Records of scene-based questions
= = =

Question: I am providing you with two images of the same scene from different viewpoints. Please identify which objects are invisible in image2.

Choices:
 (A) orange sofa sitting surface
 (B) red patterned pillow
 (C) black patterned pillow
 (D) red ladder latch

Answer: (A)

= = =

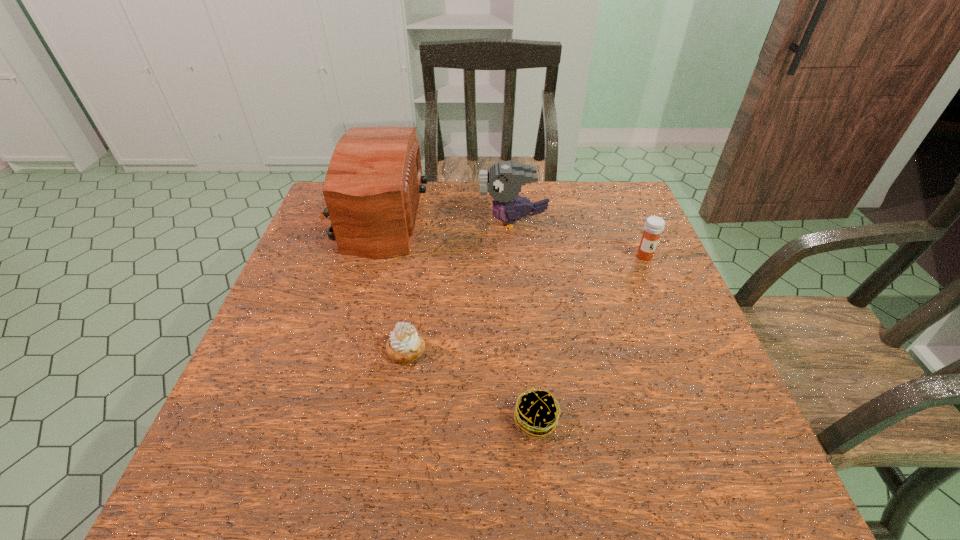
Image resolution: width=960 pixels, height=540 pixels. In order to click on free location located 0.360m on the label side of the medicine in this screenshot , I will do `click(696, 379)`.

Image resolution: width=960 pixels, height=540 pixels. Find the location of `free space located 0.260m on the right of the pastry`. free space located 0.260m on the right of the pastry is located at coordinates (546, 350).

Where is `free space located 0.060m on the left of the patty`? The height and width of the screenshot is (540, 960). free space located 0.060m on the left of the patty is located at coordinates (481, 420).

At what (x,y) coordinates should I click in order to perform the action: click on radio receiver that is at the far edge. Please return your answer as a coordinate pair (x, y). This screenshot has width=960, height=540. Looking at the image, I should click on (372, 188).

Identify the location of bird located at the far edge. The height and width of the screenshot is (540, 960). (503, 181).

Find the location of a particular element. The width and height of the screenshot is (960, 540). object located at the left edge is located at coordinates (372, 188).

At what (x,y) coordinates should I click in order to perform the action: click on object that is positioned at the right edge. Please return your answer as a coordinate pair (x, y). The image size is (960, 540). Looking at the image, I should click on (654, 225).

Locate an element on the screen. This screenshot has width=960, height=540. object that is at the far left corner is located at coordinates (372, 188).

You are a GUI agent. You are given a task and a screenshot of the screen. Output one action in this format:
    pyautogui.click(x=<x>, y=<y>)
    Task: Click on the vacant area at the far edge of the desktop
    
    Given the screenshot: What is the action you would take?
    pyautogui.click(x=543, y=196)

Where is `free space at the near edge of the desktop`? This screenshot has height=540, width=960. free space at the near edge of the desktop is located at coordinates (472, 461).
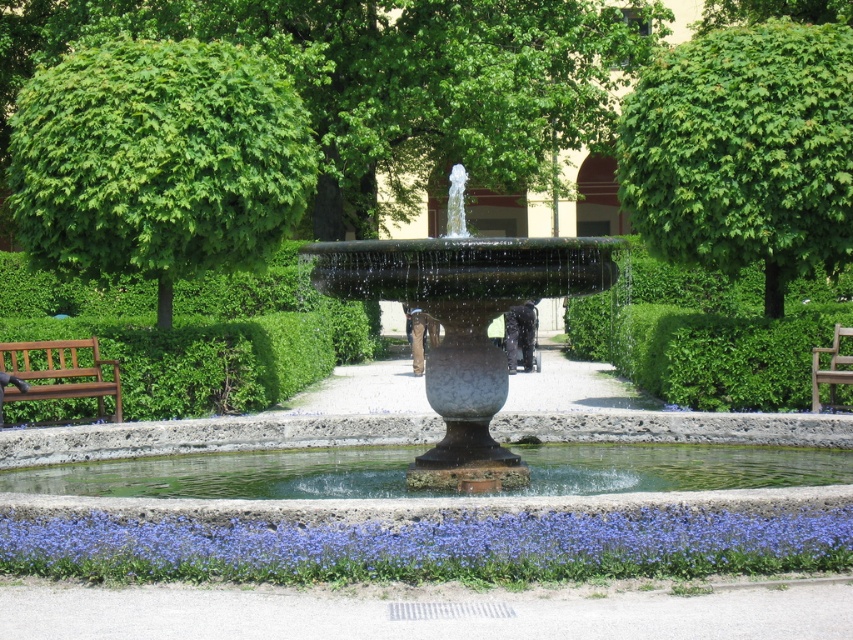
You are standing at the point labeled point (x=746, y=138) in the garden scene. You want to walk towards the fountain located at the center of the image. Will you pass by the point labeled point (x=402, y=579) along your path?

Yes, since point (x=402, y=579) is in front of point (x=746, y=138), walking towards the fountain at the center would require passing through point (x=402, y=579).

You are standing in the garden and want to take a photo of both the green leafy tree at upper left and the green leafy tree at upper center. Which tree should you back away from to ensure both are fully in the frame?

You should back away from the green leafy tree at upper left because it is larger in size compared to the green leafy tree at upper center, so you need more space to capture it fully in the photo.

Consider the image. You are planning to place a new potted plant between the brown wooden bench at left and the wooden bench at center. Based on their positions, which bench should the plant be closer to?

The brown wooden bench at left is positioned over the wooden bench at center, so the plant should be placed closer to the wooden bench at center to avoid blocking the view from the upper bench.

= = =

PROBLEM DETAILS: Reproduce word for word the lines from the one containing "Consider the image." through the one containing "The brown wooden bench at left is", both included.

RESPONSE TO THIS TASK:
Consider the image. You are planning to place a new potted plant between the brown wooden bench at left and the wooden bench at center. Based on their positions, which bench should the plant be closer to?

The brown wooden bench at left is positioned over the wooden bench at center, so the plant should be placed closer to the wooden bench at center to avoid blocking the view from the upper bench.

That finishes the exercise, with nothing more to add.